What you should do:
As the answer, set down the lines below from the one containing "(467, 165) = (325, 196): white" through the one containing "(556, 227) = (397, 125): grey", exactly and inclusively, and no others.

*** Opening of Record set ***

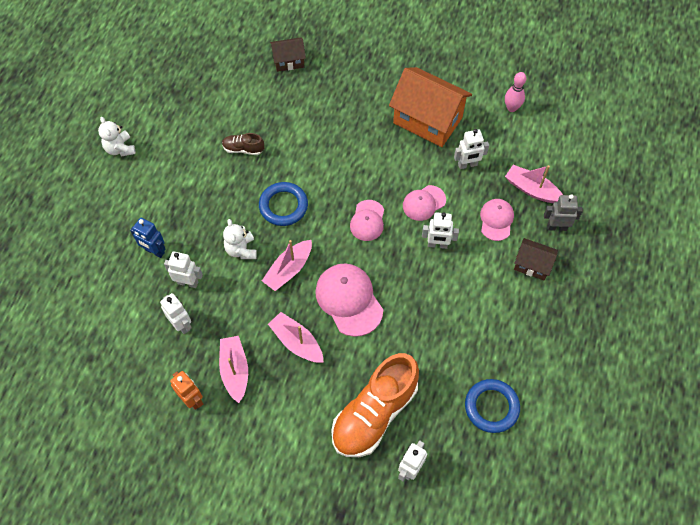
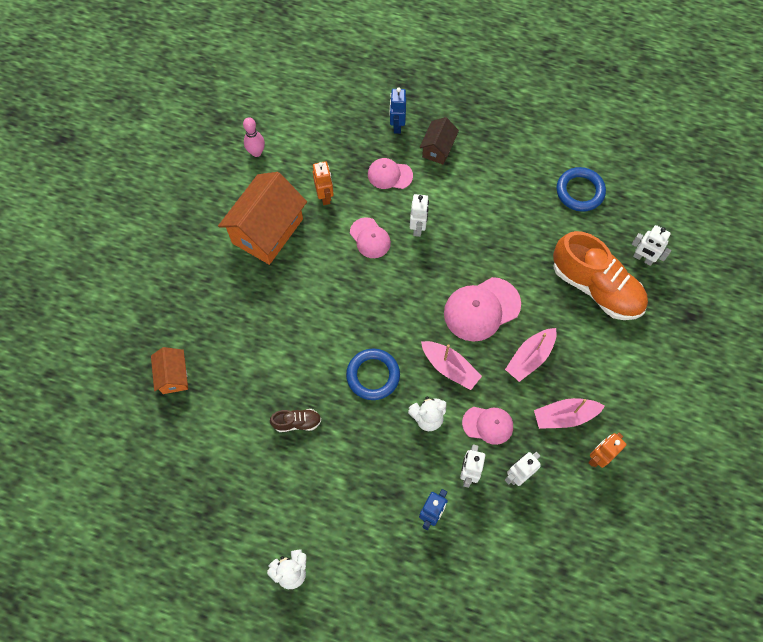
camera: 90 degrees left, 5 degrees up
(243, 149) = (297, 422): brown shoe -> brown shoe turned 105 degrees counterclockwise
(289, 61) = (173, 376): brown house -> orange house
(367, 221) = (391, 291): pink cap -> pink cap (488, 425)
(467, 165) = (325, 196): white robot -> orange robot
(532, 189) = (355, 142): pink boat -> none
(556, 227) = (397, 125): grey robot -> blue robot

*** Close of Record set ***
*** Opening of Record set ***

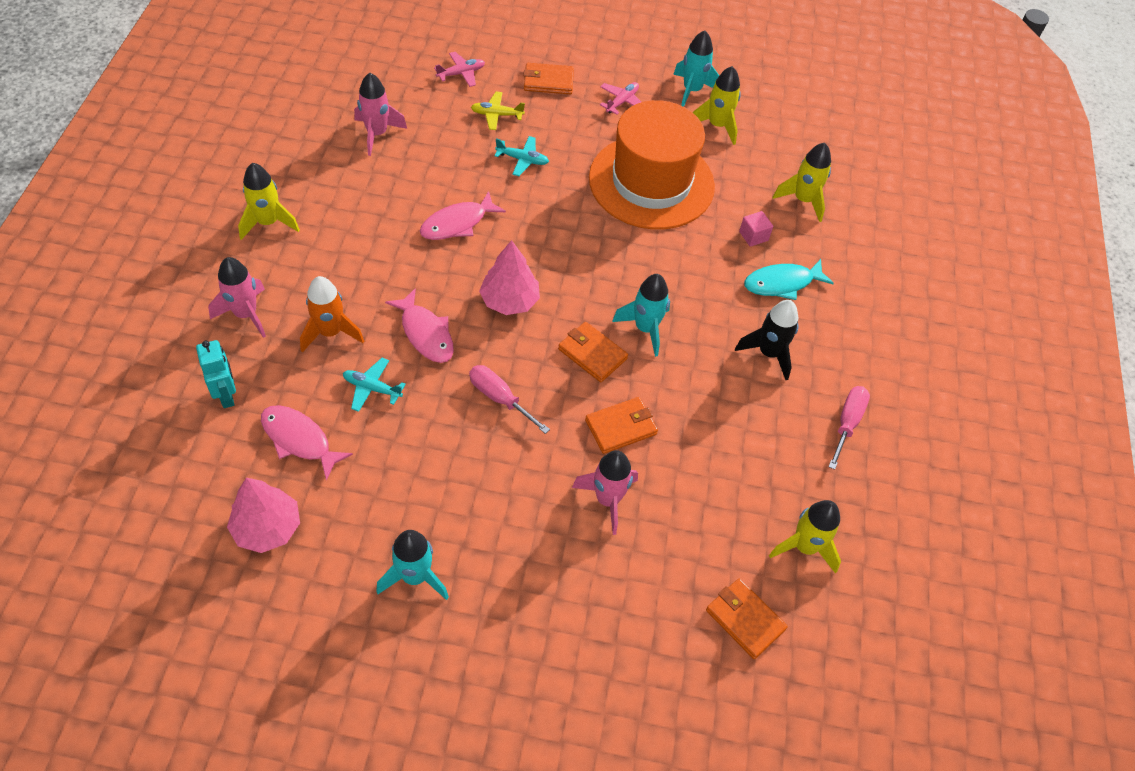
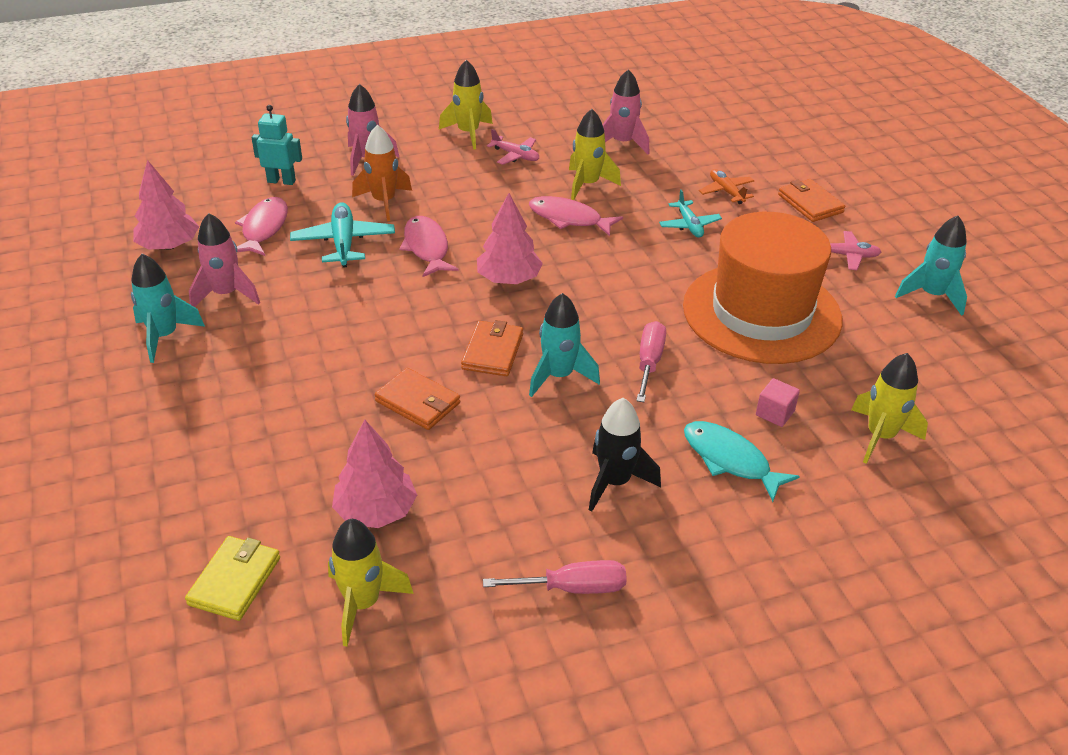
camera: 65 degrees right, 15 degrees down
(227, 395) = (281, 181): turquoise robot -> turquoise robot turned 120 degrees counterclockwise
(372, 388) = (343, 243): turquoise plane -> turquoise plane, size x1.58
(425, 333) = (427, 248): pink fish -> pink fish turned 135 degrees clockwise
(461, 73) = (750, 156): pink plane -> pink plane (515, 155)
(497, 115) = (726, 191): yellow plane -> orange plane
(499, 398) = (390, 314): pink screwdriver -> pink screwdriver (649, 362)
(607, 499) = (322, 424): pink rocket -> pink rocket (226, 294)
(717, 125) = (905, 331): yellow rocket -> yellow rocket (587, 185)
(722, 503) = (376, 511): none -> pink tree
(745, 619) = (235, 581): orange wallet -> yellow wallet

*** Close of Record set ***

Output for this exercise:
(467, 165) = (325, 196): white robot -> orange robot
(532, 189) = (355, 142): pink boat -> none
(556, 227) = (397, 125): grey robot -> blue robot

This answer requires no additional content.